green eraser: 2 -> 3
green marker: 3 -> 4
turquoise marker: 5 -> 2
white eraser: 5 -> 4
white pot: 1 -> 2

* * *

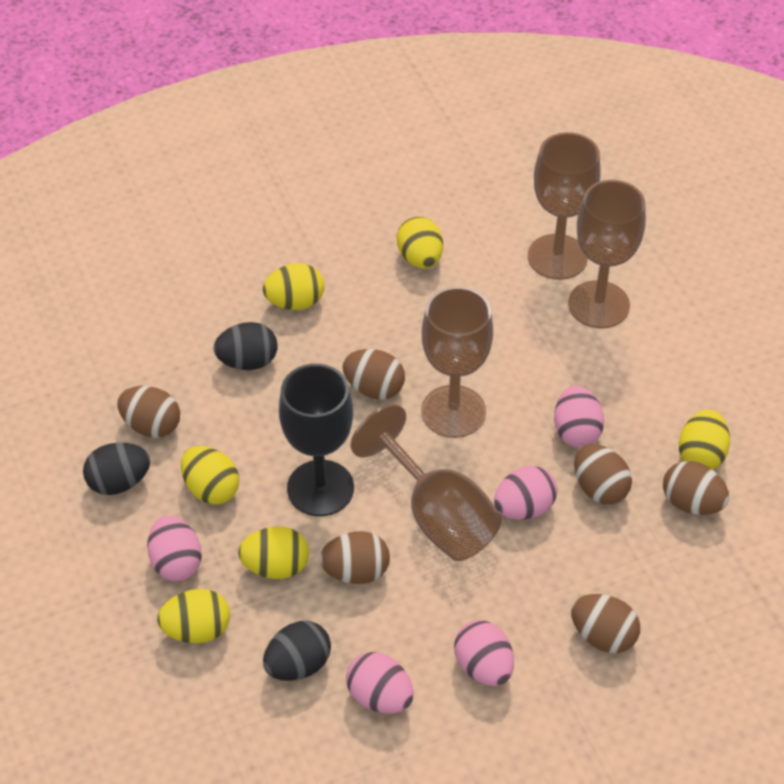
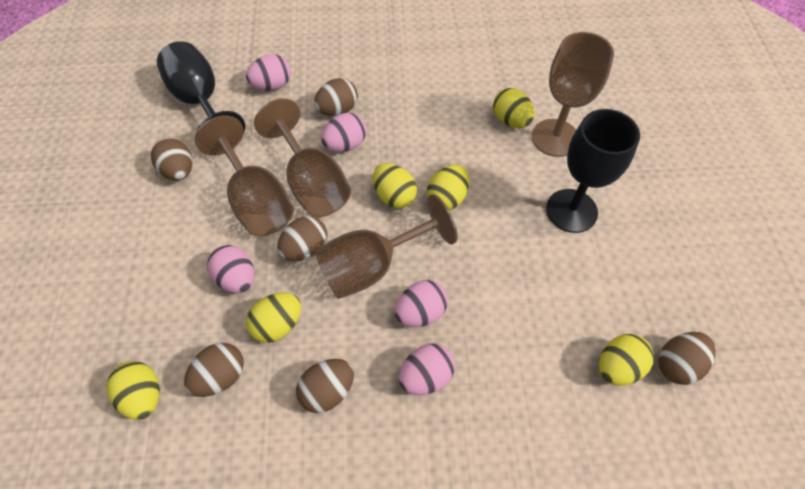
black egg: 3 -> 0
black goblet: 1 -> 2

* * *

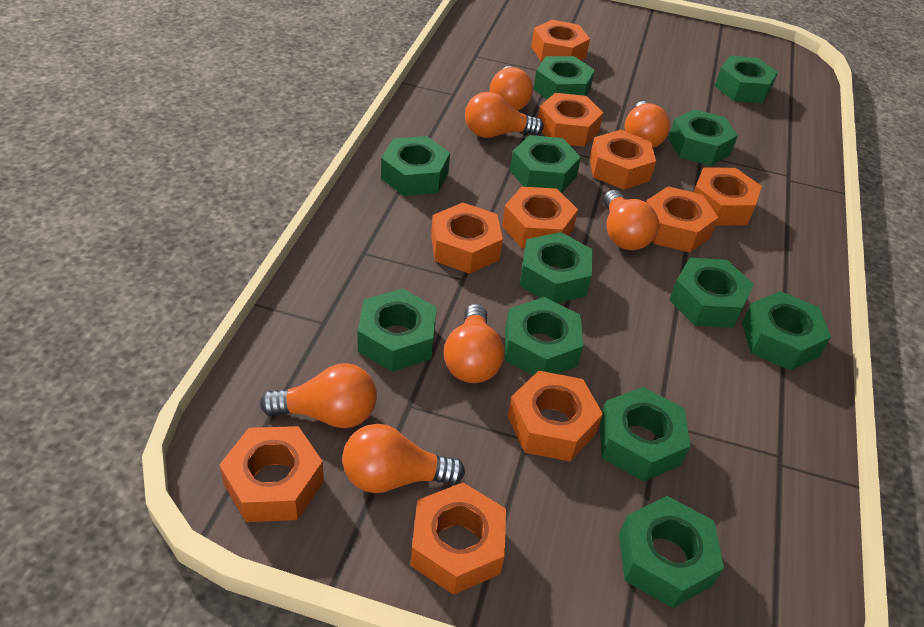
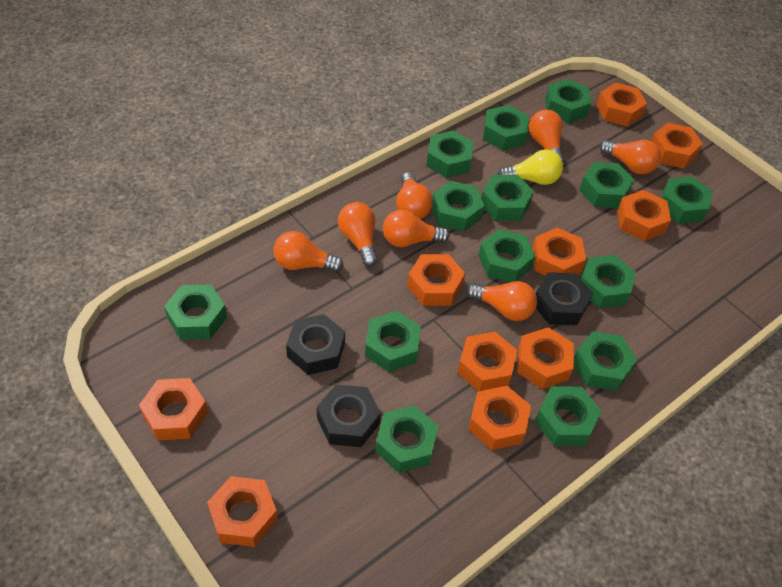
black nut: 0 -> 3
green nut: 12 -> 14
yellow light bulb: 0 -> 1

ACTIVITY:
Lines of the material may hold the string "black". Copy each one that does.

TASK ANSWER:
black egg: 3 -> 0
black goblet: 1 -> 2
black nut: 0 -> 3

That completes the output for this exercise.